■ TASK DETAILS: Using the data beneath this instruction, retype only the lines from the one that contains "none -> yellow brick B2:C2 level 1" down to the one that contains "none -> red tile O10:O12 level 1", both included, exactly as they appear.

BEGIN MATERIAL FOR THE TASK

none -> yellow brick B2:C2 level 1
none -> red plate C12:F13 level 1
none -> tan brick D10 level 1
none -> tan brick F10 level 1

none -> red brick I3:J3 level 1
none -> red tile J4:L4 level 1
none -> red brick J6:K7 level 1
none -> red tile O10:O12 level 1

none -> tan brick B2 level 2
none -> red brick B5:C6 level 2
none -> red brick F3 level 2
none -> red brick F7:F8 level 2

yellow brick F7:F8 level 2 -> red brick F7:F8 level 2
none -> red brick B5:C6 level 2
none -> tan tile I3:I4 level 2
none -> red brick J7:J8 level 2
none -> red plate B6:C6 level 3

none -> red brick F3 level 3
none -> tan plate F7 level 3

END MATERIAL FOR THE TASK
BEGIN MATERIAL FOR THE TASK

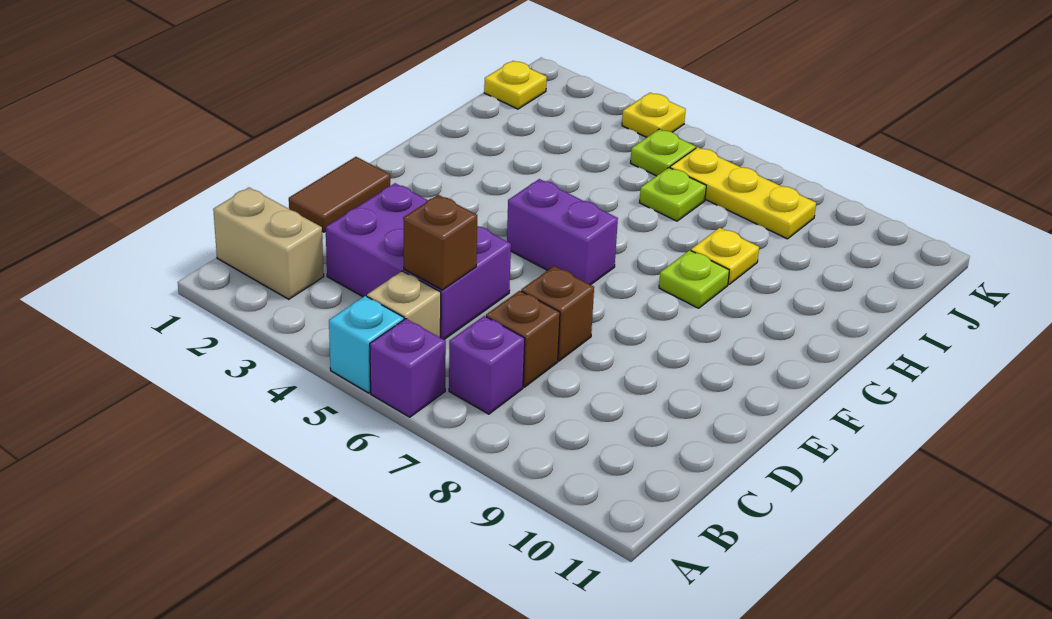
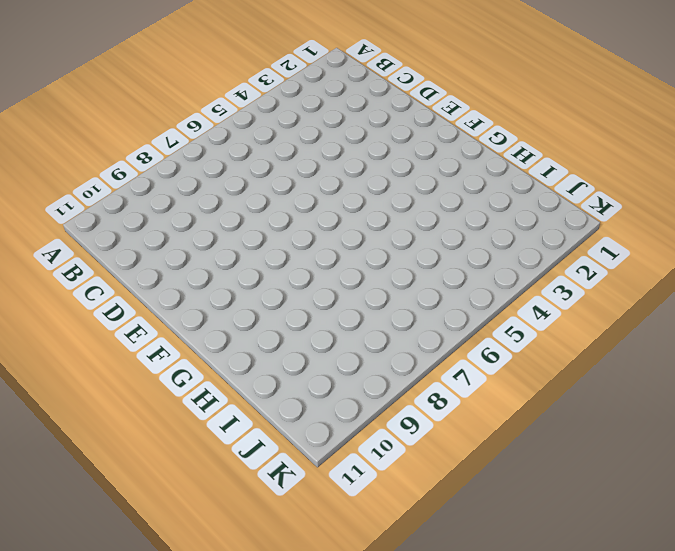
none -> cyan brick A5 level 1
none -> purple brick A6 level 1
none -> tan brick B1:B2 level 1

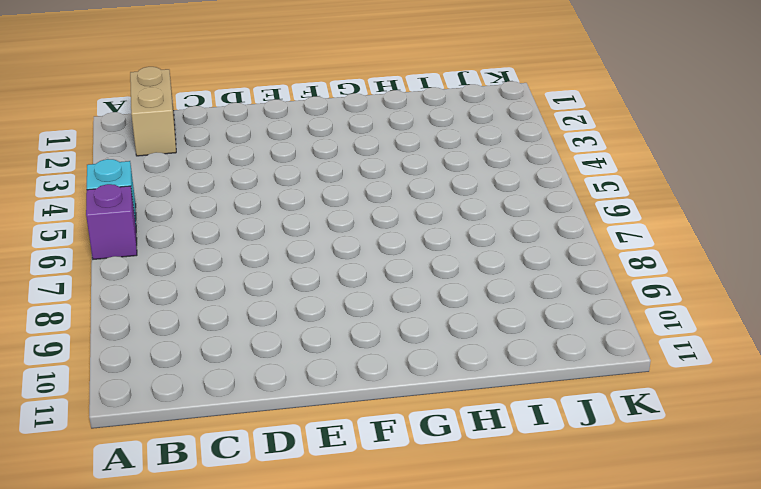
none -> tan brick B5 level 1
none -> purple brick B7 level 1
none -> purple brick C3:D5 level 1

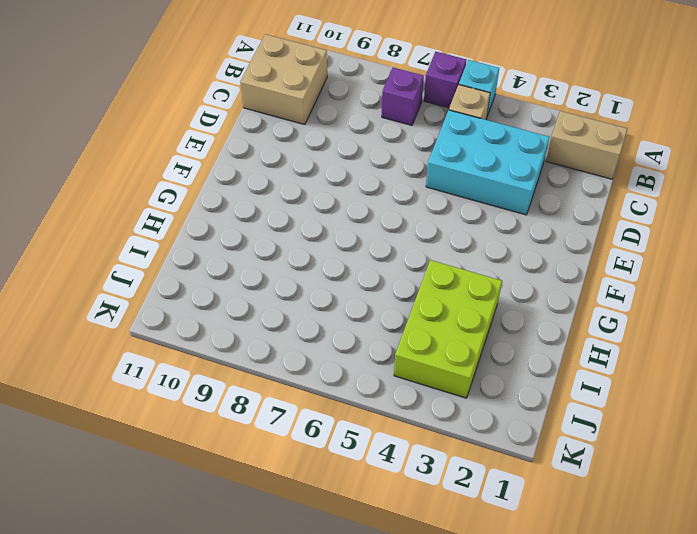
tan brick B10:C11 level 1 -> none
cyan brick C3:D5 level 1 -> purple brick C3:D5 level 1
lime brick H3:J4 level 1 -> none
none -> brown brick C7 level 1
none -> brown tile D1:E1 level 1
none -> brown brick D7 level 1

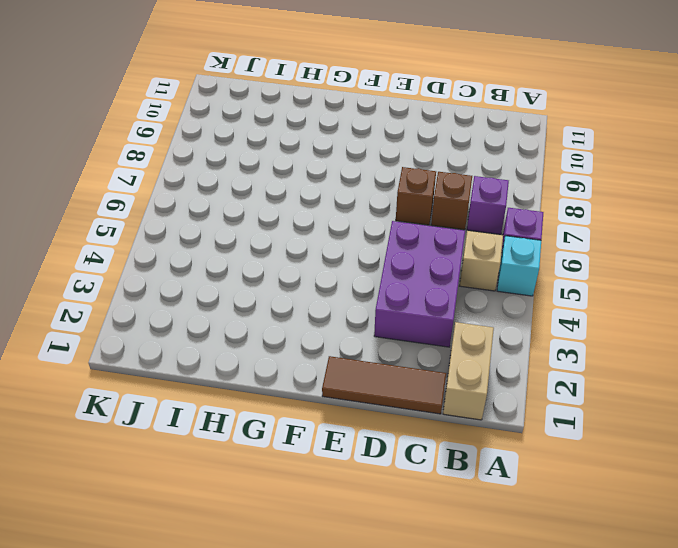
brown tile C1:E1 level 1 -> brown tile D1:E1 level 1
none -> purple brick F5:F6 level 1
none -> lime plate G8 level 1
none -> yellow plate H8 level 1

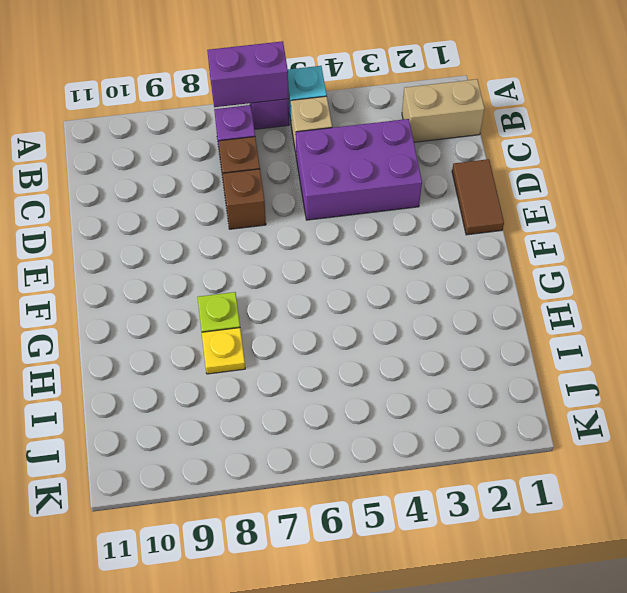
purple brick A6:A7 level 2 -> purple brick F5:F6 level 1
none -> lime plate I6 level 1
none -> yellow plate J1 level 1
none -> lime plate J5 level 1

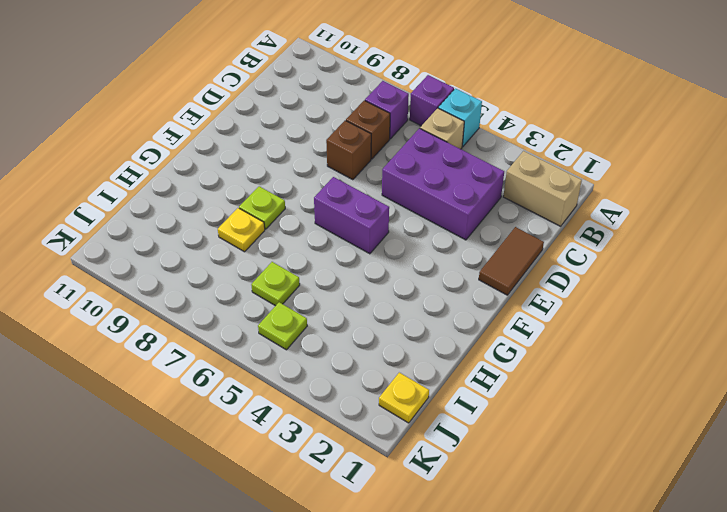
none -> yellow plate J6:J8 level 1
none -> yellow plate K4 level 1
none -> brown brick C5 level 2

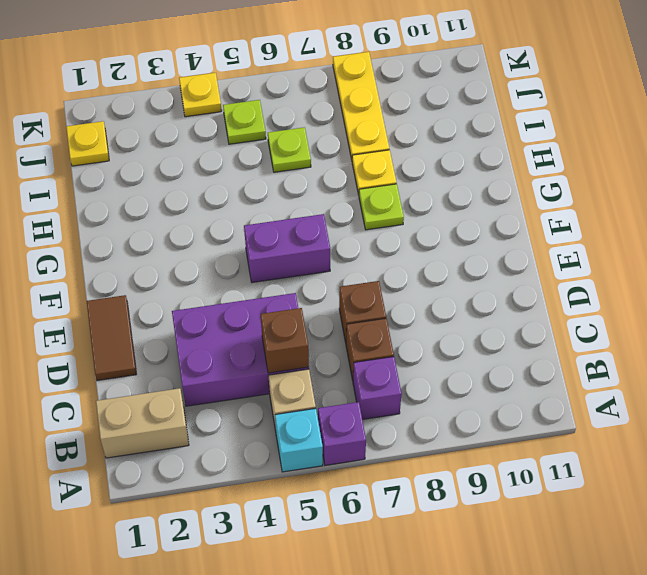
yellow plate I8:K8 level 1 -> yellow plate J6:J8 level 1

END MATERIAL FOR THE TASK

■ YOUR SOLUTION:
none -> yellow brick B2:C2 level 1
none -> red plate C12:F13 level 1
none -> tan brick D10 level 1
none -> tan brick F10 level 1

none -> red brick I3:J3 level 1
none -> red tile J4:L4 level 1
none -> red brick J6:K7 level 1
none -> red tile O10:O12 level 1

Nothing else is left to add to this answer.